Direction: Gather every line in the listing below that contains the string "treble" and copy each such line in full. Treat the match as case-sensitive.

Records for processing:
------------------------------------------------------------------------

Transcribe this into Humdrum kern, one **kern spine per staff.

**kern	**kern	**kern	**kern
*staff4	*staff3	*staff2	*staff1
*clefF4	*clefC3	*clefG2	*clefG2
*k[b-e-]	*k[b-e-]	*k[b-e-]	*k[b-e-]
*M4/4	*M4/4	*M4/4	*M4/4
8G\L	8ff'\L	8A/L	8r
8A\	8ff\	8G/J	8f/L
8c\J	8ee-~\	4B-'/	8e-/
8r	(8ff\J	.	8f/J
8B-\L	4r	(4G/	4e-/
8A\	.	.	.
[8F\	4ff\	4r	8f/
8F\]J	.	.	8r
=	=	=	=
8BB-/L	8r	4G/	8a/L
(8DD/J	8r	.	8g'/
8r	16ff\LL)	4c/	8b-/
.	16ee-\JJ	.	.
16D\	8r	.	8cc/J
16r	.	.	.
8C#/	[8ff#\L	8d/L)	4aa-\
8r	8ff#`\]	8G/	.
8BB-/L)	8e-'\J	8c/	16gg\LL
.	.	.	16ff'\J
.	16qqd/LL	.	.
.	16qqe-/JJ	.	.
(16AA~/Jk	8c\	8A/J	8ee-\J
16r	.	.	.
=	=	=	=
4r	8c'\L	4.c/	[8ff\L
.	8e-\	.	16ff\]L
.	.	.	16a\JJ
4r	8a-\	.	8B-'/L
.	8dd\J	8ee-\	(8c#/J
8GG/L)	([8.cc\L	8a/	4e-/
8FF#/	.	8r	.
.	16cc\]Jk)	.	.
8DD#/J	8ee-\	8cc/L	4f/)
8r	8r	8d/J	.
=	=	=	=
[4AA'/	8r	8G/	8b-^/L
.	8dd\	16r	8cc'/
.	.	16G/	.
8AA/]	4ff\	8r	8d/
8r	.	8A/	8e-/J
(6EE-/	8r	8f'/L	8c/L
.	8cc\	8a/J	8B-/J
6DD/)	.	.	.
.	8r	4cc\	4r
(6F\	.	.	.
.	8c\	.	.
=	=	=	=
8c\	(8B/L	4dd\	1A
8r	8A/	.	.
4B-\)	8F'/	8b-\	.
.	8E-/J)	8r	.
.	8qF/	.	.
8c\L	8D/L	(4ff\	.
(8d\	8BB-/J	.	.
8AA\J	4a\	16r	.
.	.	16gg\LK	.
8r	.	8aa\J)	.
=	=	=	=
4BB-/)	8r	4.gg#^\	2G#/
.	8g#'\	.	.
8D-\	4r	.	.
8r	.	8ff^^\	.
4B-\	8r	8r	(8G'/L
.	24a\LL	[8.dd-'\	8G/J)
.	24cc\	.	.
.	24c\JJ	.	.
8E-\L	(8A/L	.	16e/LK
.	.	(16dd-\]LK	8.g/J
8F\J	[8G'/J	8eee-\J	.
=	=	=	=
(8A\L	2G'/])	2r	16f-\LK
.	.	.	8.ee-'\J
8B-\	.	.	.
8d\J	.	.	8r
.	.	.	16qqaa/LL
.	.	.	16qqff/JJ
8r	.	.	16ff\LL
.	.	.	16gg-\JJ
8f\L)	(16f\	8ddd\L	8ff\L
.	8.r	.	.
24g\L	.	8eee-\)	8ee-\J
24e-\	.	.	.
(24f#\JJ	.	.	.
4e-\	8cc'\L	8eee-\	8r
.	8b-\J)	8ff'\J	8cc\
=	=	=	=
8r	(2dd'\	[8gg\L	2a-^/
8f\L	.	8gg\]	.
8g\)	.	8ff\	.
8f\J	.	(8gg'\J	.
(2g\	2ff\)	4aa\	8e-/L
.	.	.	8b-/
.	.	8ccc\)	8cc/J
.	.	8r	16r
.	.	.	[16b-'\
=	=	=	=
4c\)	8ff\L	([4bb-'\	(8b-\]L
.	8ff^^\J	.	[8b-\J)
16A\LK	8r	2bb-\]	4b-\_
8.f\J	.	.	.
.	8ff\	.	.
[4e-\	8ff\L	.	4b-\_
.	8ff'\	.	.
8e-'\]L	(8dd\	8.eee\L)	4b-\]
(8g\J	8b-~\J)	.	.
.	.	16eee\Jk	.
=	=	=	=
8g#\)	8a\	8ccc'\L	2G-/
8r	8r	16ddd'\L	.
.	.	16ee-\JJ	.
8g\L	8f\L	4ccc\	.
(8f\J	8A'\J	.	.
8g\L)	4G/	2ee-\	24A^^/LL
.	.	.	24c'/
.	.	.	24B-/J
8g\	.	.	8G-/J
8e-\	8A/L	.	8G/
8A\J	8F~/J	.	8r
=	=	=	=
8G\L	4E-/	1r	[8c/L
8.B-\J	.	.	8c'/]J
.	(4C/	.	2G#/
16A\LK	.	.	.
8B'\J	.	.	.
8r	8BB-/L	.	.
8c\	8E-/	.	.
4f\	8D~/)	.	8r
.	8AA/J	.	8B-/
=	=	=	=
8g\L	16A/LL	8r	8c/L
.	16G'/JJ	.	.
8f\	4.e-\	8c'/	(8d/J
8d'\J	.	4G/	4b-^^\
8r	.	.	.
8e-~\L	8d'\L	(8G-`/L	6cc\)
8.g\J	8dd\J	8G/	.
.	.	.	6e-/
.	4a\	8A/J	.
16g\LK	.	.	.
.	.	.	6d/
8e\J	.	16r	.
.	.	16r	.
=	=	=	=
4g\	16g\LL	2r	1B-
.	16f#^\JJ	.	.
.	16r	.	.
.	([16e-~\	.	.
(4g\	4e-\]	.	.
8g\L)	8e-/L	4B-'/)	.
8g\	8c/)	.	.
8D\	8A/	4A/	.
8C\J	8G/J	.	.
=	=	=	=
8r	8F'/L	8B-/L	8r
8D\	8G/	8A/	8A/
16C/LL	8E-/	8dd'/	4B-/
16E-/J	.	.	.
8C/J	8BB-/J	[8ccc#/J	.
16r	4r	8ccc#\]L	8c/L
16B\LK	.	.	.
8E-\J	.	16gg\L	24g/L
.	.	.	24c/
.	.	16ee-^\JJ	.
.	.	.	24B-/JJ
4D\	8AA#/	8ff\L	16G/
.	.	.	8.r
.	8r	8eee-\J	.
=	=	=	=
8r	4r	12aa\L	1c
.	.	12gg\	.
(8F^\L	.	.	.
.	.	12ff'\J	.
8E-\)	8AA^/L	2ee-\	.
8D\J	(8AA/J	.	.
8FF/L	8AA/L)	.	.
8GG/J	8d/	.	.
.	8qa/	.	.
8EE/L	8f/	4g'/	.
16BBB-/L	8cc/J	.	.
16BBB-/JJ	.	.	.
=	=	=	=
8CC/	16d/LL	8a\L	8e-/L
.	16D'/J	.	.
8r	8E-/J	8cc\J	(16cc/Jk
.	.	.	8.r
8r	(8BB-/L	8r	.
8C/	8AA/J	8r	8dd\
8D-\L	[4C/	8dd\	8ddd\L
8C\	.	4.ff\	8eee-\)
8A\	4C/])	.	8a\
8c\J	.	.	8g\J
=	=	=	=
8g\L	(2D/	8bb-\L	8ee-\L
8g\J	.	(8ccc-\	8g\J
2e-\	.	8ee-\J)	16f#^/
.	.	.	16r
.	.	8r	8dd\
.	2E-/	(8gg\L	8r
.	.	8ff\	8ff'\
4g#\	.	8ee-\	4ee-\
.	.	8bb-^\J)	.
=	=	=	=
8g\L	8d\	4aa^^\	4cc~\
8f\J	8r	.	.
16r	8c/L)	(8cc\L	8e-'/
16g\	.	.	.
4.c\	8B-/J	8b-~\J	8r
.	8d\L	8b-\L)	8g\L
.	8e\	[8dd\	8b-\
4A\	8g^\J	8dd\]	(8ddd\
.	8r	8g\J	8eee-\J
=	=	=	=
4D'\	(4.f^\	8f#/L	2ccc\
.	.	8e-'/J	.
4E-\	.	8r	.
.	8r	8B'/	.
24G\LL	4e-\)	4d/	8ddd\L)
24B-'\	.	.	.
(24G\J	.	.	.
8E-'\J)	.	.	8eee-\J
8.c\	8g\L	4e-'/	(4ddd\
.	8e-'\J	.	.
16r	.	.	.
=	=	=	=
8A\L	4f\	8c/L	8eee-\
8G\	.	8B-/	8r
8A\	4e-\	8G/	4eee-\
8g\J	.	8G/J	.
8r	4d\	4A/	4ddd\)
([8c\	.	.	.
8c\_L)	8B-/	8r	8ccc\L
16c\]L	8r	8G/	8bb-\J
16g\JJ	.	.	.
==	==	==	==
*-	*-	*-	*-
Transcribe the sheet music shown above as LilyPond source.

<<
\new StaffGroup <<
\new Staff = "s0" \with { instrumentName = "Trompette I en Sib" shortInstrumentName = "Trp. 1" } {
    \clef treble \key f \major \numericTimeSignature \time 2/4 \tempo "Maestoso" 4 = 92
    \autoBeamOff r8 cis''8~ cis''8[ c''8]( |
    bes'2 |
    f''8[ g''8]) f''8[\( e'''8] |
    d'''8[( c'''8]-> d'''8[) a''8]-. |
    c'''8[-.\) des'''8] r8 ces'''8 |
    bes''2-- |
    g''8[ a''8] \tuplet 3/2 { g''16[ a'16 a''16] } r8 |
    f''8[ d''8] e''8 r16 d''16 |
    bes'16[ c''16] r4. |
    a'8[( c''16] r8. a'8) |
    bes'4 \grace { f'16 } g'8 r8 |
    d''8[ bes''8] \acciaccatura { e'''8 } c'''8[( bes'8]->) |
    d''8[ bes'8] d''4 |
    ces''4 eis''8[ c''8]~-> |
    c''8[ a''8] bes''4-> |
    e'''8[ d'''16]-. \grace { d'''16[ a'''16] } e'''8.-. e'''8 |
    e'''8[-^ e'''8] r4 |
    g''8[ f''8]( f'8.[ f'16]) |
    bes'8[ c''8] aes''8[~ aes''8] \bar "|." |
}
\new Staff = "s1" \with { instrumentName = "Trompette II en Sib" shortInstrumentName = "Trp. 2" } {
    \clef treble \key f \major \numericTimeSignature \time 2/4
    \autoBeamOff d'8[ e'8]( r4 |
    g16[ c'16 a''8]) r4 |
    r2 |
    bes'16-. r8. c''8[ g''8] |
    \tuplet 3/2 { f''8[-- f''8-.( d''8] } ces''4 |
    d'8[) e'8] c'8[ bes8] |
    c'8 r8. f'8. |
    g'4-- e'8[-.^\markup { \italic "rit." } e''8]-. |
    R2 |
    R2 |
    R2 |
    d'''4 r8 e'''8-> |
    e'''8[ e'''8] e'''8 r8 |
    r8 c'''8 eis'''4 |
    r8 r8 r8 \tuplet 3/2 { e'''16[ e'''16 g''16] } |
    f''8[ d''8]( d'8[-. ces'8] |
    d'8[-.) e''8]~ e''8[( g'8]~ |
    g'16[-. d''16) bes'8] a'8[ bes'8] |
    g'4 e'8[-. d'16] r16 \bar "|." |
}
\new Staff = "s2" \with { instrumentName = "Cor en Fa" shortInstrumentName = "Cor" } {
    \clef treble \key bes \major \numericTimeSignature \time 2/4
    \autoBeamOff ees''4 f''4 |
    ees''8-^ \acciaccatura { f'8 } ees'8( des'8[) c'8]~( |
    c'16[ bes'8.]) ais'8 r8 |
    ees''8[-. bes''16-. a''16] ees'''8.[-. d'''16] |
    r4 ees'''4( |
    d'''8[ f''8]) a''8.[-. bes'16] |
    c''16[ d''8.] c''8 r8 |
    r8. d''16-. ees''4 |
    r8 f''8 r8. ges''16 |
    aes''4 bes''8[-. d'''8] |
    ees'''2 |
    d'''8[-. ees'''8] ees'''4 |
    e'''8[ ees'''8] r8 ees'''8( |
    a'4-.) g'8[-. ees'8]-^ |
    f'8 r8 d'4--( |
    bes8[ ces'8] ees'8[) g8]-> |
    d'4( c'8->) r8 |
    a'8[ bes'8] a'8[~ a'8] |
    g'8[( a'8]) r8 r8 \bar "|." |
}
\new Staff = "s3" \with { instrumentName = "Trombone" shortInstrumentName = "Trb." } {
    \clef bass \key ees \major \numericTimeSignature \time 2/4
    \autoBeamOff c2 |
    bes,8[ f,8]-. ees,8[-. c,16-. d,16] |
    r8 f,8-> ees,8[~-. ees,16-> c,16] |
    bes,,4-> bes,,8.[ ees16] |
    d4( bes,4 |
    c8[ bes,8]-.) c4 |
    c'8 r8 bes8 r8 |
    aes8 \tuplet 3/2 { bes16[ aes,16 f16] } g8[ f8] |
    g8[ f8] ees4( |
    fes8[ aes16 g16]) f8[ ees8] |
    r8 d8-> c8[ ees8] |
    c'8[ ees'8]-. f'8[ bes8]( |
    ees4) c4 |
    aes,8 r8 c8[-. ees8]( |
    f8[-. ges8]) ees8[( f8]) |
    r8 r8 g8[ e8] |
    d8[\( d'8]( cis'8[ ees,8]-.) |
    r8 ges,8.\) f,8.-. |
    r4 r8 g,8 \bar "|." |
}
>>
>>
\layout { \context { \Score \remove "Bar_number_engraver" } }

------------------------------------------------------------------------

Task output:
    \clef treble \key f \major \numericTimeSignature \time 2/4 \tempo "Maestoso" 4 = 92
    \clef treble \key f \major \numericTimeSignature \time 2/4
    \clef treble \key bes \major \numericTimeSignature \time 2/4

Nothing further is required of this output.